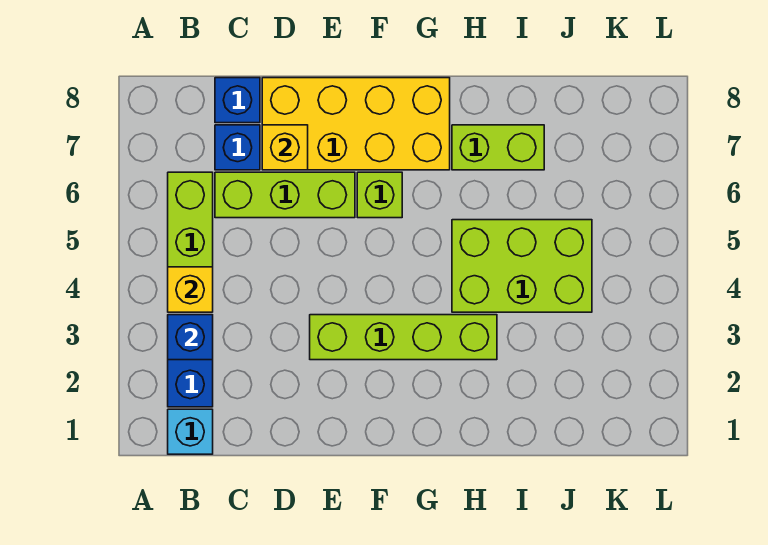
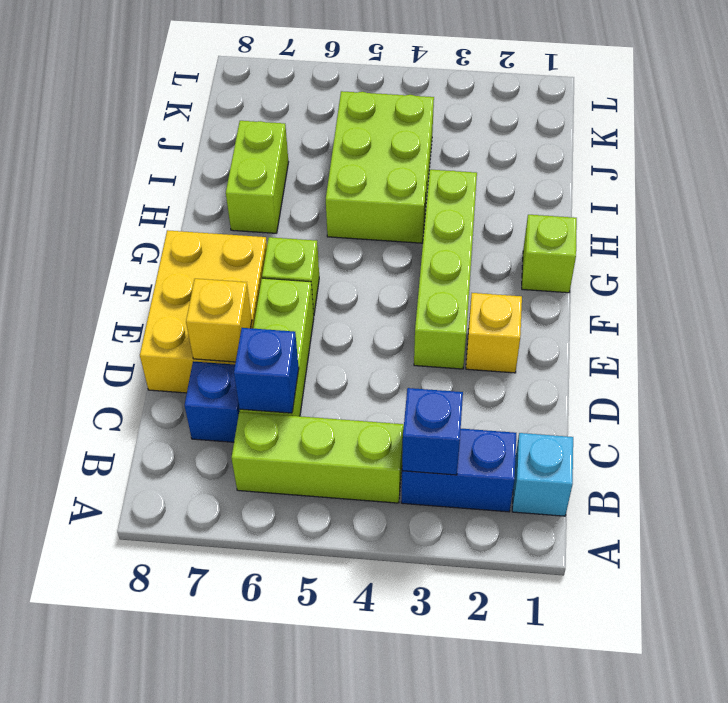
yellow brick B4 level 2 -> yellow brick E2 level 1
blue brick C8 level 1 -> blue brick C6 level 2
yellow brick D7:G8 level 1 -> yellow brick D7:F8 level 1
none -> lime brick G1 level 1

* [ACTIVITY] I need every line of the material that includes "yellow", so please copy them out.

* [RESPONSE TO THE TASK]
yellow brick B4 level 2 -> yellow brick E2 level 1
yellow brick D7:G8 level 1 -> yellow brick D7:F8 level 1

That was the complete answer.